Rewrite the rows starting at the beginning and ending at the line containing "The transparent glass door at center has", replacing "delivery person" with "courier" and leaving everything else unchanged.

**Data provided:**
[start]

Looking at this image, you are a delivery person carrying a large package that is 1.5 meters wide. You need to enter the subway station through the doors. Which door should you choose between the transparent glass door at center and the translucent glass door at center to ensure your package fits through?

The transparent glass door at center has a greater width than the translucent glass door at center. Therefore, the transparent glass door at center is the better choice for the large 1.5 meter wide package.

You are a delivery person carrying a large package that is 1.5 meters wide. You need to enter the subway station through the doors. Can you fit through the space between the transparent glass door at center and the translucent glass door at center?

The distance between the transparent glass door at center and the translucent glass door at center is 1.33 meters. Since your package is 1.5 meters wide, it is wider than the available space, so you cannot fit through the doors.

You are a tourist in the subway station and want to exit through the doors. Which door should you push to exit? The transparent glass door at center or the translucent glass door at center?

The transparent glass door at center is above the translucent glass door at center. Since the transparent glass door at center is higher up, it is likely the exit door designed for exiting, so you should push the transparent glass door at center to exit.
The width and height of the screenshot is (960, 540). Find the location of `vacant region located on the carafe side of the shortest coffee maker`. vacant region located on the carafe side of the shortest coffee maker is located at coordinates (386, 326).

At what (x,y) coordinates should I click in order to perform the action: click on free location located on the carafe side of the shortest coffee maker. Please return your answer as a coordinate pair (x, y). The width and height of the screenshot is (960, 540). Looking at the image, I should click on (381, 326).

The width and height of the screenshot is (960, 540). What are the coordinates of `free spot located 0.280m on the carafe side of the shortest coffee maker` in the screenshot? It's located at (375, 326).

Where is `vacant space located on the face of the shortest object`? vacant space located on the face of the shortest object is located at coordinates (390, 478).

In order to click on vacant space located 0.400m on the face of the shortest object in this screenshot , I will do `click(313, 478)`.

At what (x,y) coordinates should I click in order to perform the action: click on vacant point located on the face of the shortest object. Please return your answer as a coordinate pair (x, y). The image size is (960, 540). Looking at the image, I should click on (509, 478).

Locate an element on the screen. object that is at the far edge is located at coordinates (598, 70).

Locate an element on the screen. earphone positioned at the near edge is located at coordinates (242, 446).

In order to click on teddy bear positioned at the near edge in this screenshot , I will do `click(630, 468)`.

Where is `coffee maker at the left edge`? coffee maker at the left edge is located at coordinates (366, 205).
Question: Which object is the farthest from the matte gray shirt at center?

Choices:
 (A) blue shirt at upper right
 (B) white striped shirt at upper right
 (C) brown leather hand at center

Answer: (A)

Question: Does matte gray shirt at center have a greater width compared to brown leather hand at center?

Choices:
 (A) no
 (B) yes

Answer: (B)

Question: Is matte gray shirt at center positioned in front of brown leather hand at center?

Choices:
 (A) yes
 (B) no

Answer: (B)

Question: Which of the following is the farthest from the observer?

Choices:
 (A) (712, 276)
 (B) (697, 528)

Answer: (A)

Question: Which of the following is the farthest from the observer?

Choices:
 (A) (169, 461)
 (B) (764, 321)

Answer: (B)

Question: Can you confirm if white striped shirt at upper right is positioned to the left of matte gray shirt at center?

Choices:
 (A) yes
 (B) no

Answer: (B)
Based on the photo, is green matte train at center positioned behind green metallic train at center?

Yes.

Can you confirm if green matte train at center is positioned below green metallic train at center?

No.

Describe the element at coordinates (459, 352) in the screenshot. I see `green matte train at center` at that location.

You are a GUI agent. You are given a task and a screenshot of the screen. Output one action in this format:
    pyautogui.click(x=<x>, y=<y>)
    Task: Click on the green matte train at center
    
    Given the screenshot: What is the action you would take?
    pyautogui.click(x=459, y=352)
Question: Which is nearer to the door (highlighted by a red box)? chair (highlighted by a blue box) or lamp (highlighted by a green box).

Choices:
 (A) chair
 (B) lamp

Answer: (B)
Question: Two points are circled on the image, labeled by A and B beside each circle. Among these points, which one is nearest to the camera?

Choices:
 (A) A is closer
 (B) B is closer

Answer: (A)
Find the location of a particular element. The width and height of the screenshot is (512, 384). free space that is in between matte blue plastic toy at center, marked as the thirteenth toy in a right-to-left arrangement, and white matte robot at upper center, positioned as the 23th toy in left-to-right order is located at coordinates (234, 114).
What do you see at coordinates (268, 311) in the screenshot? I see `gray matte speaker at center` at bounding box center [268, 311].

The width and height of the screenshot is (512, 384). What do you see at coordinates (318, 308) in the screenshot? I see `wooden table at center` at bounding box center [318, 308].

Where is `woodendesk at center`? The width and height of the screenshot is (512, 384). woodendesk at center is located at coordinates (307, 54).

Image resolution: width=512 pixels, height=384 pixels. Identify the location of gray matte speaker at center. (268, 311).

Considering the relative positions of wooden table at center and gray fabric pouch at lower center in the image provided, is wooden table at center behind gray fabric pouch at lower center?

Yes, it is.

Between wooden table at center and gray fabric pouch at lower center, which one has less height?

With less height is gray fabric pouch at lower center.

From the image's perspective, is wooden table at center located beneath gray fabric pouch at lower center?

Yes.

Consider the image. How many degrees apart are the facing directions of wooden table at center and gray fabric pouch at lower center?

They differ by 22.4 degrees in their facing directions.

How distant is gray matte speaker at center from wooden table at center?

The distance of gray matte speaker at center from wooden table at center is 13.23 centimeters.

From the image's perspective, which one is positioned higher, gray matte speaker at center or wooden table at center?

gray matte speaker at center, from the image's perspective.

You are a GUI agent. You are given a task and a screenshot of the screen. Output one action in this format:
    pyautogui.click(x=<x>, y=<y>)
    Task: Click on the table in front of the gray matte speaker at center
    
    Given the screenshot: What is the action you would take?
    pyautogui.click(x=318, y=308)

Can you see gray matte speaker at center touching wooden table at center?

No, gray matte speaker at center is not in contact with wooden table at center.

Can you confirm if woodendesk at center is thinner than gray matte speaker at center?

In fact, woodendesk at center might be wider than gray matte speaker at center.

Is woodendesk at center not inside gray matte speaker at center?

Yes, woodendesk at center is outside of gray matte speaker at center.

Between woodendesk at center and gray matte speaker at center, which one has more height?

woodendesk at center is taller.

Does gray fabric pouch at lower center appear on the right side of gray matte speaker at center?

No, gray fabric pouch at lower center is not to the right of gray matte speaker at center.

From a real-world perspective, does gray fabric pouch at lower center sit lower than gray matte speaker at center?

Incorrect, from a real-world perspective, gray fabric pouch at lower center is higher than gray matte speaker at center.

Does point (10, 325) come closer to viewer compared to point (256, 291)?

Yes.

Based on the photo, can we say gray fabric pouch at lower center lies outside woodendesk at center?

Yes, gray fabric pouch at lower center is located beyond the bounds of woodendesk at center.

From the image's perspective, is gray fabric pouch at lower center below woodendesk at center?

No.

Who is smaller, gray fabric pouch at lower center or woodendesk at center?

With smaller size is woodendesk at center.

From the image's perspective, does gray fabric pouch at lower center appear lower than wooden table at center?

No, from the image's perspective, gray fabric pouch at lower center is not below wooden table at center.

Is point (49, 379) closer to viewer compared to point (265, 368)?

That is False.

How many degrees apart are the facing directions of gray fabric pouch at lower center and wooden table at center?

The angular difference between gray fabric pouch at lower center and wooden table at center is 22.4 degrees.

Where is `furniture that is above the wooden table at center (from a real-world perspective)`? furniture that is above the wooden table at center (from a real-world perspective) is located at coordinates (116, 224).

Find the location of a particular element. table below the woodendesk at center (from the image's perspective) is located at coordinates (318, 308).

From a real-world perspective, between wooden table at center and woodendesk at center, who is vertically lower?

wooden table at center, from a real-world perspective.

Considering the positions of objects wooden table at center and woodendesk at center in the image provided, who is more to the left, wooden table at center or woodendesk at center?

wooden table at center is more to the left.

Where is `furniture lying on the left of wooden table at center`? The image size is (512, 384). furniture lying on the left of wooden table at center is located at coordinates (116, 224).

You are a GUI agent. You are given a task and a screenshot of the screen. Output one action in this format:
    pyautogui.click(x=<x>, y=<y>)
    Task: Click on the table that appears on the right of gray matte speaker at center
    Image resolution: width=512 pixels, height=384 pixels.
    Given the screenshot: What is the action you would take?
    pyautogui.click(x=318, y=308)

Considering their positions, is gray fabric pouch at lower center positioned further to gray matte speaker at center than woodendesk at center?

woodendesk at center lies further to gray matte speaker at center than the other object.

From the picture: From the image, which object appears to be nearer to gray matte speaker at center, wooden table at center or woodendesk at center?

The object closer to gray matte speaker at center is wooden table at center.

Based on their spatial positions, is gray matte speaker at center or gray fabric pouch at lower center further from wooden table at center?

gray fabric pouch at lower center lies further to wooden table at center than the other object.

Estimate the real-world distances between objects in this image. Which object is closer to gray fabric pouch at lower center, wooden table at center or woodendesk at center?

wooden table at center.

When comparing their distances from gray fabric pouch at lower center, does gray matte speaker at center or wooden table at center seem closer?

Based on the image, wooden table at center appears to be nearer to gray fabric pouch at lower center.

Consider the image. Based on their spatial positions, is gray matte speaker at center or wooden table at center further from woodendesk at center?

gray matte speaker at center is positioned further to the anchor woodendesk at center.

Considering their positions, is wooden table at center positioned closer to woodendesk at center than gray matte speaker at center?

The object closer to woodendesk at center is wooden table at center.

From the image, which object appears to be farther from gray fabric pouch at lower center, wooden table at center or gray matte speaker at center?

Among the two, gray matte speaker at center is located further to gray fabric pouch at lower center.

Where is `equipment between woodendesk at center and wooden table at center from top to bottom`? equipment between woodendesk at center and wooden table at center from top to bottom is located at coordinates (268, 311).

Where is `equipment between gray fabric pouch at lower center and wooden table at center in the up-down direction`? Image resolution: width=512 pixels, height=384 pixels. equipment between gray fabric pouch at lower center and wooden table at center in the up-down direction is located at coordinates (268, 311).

[end]

**Response to the exercise:**
Looking at this image, you are a courier carrying a large package that is 1.5 meters wide. You need to enter the subway station through the doors. Which door should you choose between the transparent glass door at center and the translucent glass door at center to ensure your package fits through?

The transparent glass door at center has a greater width than the translucent glass door at center. Therefore, the transparent glass door at center is the better choice for the large 1.5 meter wide package.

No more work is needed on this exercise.